## [Data lines]
= = =
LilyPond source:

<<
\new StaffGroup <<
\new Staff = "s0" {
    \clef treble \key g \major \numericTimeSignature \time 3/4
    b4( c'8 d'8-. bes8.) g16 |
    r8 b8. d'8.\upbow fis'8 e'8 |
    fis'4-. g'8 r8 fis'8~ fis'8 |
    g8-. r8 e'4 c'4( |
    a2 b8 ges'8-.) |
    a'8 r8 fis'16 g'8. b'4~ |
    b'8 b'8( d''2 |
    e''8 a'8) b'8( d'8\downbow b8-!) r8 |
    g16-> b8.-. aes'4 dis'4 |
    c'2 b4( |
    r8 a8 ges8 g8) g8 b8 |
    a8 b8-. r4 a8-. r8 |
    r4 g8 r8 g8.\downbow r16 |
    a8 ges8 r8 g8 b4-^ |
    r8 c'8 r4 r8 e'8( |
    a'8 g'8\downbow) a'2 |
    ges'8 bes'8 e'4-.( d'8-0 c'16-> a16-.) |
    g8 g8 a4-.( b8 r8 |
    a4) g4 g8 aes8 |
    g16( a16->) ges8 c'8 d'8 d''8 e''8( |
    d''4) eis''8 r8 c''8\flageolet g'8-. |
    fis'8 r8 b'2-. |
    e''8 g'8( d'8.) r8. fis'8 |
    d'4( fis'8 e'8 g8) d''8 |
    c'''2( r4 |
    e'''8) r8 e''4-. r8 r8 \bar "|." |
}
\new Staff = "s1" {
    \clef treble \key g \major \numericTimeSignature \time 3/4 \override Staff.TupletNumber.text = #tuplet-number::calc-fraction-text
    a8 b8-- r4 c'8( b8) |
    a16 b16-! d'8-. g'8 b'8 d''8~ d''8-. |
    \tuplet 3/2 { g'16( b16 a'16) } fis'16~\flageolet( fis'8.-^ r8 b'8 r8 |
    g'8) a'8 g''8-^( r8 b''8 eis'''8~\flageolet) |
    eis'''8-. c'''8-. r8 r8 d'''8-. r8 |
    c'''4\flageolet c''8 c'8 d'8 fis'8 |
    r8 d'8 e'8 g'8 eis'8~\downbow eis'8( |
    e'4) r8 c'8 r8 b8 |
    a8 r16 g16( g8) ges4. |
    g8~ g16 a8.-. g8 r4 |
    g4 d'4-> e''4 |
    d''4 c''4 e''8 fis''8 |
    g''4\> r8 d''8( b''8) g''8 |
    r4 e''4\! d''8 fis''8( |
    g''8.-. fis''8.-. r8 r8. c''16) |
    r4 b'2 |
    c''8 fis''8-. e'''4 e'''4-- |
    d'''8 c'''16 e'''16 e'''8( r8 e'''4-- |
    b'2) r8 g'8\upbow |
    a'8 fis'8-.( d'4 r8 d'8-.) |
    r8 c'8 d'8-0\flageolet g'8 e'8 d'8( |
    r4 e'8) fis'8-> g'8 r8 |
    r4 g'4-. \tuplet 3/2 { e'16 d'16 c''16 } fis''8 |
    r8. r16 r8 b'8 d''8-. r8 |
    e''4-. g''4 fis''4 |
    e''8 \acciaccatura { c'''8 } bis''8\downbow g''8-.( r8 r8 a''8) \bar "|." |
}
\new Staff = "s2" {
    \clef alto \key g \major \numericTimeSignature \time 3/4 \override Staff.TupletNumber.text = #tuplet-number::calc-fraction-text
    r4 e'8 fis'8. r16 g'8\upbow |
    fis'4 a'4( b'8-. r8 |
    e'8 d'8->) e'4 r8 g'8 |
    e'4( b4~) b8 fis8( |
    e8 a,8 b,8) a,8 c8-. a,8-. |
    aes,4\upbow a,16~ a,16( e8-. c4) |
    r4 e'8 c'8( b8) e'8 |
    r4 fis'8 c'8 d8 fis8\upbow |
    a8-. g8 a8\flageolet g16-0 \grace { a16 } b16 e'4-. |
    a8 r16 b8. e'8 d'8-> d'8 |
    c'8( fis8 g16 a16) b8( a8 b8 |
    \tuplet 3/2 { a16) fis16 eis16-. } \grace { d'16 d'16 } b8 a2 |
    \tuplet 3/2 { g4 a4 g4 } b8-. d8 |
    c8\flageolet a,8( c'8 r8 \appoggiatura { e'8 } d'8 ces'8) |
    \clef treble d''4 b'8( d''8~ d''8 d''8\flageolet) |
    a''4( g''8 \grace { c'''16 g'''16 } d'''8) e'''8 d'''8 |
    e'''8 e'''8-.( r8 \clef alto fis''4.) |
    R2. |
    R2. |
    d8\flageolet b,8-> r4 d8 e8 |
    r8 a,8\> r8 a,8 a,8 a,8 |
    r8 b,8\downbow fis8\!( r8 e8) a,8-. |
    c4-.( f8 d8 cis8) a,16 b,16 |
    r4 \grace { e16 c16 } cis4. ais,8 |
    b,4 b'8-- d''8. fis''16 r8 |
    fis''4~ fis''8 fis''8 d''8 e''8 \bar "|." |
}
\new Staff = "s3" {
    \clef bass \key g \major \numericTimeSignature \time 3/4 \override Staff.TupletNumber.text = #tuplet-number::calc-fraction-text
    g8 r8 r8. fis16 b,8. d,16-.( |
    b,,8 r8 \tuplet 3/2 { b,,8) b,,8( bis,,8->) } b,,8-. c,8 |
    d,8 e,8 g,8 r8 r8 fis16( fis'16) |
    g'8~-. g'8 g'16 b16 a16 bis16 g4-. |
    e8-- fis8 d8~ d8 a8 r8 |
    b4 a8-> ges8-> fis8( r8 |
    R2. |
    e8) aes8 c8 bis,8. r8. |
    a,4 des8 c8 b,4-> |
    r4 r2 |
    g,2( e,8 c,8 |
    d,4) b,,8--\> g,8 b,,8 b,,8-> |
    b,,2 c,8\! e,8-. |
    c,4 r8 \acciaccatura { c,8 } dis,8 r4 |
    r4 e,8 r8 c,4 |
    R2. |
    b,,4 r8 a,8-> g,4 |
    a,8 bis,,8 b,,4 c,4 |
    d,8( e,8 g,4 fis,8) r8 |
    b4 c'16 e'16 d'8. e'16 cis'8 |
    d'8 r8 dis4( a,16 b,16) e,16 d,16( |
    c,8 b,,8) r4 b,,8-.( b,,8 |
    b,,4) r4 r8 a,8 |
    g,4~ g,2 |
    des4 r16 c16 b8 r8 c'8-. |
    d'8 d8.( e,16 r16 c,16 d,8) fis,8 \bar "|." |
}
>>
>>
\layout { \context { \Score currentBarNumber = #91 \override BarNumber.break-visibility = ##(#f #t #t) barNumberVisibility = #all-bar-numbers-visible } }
= = =
## [Task to carry out]
Count the lines in the records that contain the string "calc", treating uppercase and lowercase as different, and reply with the number alone.

## [Result for this task]
3